━━━ Supplied data
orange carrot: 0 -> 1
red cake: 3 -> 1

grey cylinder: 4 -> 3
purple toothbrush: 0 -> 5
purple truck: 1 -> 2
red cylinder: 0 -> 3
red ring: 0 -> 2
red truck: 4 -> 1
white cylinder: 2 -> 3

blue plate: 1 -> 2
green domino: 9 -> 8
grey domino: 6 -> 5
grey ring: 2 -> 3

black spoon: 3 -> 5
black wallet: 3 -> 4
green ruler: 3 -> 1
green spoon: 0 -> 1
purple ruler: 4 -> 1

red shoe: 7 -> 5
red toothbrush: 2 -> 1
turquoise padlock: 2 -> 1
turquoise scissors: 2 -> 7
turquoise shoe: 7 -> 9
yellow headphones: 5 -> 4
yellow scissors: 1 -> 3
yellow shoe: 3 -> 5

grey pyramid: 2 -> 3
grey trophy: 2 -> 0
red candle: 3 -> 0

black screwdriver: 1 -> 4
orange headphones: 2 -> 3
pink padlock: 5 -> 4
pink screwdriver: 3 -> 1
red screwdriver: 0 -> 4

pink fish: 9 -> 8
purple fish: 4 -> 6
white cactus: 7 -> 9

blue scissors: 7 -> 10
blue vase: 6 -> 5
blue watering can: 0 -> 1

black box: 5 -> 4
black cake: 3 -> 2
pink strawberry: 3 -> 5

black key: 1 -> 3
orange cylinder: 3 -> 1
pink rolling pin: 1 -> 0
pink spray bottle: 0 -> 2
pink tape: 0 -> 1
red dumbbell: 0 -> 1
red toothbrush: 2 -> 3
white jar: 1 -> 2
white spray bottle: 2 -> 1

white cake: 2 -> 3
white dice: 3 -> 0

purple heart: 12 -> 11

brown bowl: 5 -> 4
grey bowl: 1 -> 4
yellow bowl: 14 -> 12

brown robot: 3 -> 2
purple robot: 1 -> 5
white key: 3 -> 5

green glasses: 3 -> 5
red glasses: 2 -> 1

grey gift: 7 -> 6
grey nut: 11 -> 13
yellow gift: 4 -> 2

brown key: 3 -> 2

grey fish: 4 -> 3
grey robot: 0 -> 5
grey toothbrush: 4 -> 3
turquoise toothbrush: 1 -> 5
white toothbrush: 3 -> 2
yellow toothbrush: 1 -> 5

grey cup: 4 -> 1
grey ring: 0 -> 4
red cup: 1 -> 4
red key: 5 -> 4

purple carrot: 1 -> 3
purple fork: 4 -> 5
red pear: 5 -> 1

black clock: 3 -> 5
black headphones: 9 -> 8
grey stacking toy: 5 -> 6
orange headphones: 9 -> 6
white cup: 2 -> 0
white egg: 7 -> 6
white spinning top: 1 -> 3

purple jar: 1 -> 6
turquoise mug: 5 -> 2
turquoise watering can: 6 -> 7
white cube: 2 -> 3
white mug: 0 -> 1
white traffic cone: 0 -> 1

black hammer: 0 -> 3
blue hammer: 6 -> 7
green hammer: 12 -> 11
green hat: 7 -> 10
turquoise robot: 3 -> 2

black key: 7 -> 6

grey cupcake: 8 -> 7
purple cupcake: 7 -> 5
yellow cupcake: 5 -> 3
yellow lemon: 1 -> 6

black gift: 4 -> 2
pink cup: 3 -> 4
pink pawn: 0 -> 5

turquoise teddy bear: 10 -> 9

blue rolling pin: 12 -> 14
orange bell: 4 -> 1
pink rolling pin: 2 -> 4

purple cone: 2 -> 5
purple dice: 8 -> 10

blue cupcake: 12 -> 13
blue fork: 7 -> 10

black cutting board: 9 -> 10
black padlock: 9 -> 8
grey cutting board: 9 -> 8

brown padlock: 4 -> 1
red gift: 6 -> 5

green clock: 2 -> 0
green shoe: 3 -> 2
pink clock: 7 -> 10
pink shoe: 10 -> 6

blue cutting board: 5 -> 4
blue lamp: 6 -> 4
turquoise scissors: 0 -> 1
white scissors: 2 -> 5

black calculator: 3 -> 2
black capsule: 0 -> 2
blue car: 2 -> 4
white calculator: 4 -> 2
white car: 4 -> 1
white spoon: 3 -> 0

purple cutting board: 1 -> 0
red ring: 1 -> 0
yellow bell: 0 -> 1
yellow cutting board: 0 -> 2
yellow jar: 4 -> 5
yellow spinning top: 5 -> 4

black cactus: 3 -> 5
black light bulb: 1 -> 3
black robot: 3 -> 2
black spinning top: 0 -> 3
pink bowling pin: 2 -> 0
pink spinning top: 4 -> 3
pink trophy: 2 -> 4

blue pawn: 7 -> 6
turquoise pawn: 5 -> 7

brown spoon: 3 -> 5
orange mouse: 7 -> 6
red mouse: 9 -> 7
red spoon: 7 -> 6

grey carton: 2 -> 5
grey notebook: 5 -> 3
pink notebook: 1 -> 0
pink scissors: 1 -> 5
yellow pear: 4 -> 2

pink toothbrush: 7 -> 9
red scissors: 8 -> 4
━━━━━━
**Work instruction**:
What you return must be the lines above that run from the line with "purple fork: 4 -> 5" to the line with "pink pawn: 0 -> 5", inclusive, each copied exactly.

**Answer for this exercise**:
purple fork: 4 -> 5
red pear: 5 -> 1

black clock: 3 -> 5
black headphones: 9 -> 8
grey stacking toy: 5 -> 6
orange headphones: 9 -> 6
white cup: 2 -> 0
white egg: 7 -> 6
white spinning top: 1 -> 3

purple jar: 1 -> 6
turquoise mug: 5 -> 2
turquoise watering can: 6 -> 7
white cube: 2 -> 3
white mug: 0 -> 1
white traffic cone: 0 -> 1

black hammer: 0 -> 3
blue hammer: 6 -> 7
green hammer: 12 -> 11
green hat: 7 -> 10
turquoise robot: 3 -> 2

black key: 7 -> 6

grey cupcake: 8 -> 7
purple cupcake: 7 -> 5
yellow cupcake: 5 -> 3
yellow lemon: 1 -> 6

black gift: 4 -> 2
pink cup: 3 -> 4
pink pawn: 0 -> 5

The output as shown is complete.